▸ **EXERCISE GOAL**: Copy the items below verbatim, from the first line up to and including the line containing "Detect every labelled".

▸ **MATERIAL SUPPLIED**:
========================

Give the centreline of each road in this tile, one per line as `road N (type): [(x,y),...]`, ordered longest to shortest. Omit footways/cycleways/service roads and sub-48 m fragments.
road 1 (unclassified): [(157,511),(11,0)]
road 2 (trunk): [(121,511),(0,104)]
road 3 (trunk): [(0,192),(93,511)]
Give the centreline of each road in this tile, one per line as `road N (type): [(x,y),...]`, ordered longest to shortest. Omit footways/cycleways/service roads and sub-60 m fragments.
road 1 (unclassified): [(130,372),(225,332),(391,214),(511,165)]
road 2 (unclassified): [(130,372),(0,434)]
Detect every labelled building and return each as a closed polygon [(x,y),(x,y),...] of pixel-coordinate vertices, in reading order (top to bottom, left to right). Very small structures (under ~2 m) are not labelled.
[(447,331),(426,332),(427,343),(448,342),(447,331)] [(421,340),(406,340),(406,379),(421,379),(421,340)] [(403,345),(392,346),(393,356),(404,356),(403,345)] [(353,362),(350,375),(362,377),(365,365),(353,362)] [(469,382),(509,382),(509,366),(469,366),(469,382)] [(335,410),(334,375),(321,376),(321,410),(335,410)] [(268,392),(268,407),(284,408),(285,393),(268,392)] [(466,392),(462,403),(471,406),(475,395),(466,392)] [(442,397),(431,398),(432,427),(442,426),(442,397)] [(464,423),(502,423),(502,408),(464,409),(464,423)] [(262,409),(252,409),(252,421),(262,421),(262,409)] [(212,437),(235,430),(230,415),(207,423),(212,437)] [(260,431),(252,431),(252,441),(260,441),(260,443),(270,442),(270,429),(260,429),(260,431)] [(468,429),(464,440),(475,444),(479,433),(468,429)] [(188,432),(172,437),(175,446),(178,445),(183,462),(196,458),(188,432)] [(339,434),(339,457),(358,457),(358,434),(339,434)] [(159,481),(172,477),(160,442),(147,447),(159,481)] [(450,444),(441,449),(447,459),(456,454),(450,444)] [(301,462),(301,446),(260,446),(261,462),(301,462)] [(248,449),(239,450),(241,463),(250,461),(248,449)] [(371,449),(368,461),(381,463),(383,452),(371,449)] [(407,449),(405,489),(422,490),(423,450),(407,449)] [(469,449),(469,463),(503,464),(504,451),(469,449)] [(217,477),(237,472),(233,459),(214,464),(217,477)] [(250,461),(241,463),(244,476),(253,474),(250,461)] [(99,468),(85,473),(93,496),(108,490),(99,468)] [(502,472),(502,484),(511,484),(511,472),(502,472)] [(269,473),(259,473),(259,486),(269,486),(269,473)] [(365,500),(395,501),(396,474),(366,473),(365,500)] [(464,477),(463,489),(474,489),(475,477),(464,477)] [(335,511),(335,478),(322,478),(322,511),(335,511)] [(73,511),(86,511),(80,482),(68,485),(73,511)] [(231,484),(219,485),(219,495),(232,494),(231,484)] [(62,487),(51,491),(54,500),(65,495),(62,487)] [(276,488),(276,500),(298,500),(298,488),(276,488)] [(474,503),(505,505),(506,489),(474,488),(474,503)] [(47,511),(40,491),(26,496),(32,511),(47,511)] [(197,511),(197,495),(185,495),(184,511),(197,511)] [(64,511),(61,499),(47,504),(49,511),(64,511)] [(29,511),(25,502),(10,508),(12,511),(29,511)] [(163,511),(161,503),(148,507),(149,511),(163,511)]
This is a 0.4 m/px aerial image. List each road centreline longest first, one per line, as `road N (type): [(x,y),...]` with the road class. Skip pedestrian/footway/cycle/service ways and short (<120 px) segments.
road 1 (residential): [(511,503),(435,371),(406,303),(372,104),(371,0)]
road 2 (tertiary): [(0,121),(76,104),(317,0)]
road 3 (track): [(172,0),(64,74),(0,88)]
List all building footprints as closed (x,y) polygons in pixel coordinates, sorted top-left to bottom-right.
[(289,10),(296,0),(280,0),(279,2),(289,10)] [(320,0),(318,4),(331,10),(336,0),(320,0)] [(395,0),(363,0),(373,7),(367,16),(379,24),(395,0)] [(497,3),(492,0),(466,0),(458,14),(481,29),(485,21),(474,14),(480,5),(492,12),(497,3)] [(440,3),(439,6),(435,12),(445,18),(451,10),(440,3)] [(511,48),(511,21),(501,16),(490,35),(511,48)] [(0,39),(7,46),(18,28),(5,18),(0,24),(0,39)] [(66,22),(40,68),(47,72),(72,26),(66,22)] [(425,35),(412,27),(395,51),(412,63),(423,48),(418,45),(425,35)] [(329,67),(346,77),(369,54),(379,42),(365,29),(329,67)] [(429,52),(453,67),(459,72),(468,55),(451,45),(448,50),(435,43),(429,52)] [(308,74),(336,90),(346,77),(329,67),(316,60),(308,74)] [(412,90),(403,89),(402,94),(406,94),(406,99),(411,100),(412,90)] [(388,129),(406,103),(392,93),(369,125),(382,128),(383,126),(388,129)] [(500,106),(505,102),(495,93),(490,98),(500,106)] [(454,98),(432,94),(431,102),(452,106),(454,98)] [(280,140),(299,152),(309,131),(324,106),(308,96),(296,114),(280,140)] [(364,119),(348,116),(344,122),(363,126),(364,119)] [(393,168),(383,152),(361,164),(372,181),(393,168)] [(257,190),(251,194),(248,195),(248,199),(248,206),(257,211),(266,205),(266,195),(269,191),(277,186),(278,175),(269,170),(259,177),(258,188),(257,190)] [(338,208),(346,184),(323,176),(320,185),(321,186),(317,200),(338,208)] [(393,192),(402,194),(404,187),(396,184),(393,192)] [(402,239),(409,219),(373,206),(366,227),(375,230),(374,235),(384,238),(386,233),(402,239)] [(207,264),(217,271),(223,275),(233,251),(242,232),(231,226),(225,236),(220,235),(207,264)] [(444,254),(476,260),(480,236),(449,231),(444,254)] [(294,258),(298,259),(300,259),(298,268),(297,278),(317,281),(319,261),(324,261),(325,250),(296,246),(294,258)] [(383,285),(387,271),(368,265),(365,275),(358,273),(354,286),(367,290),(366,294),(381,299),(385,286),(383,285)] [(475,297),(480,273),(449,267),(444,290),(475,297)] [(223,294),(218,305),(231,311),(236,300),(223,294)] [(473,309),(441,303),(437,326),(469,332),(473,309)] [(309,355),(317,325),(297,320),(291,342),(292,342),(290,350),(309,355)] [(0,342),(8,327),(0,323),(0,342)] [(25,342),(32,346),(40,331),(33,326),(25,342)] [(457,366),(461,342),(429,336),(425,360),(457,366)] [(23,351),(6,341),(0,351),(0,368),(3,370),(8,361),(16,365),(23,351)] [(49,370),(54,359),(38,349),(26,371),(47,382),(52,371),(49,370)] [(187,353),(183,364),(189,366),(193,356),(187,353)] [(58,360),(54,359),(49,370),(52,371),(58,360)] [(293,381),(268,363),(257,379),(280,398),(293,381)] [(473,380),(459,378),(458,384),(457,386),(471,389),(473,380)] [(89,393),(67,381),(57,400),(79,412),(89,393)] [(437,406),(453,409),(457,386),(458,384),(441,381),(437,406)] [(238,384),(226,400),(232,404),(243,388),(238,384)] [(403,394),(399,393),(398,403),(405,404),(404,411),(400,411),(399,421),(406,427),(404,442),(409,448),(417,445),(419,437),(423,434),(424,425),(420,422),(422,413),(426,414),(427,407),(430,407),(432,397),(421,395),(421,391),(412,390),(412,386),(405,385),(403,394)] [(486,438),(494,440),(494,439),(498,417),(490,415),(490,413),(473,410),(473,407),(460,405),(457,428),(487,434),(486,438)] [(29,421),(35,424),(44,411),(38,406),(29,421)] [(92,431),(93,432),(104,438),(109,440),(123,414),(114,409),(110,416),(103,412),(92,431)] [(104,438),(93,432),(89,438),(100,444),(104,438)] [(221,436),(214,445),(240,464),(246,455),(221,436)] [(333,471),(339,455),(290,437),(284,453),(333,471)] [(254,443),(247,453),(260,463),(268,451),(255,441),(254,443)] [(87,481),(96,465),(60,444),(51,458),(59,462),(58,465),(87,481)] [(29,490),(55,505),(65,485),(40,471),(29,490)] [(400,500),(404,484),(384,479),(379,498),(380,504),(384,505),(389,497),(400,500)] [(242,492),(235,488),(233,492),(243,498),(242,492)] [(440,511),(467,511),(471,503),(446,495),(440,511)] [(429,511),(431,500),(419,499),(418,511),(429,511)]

========================

▸ **FULL ANSWER**:
Give the centreline of each road in this tile, one per line as `road N (type): [(x,y),...]`, ordered longest to shortest. Omit footways/cycleways/service roads and sub-48 m fragments.
road 1 (unclassified): [(157,511),(11,0)]
road 2 (trunk): [(121,511),(0,104)]
road 3 (trunk): [(0,192),(93,511)]
Give the centreline of each road in this tile, one per line as `road N (type): [(x,y),...]`, ordered longest to shortest. Omit footways/cycleways/service roads and sub-60 m fragments.
road 1 (unclassified): [(130,372),(225,332),(391,214),(511,165)]
road 2 (unclassified): [(130,372),(0,434)]
Detect every labelled building and return each as a closed polygon [(x,y),(x,y),...] of pixel-coordinate vertices, in reading order (top to bottom, left to right). Very small structures (under ~2 m) are not labelled.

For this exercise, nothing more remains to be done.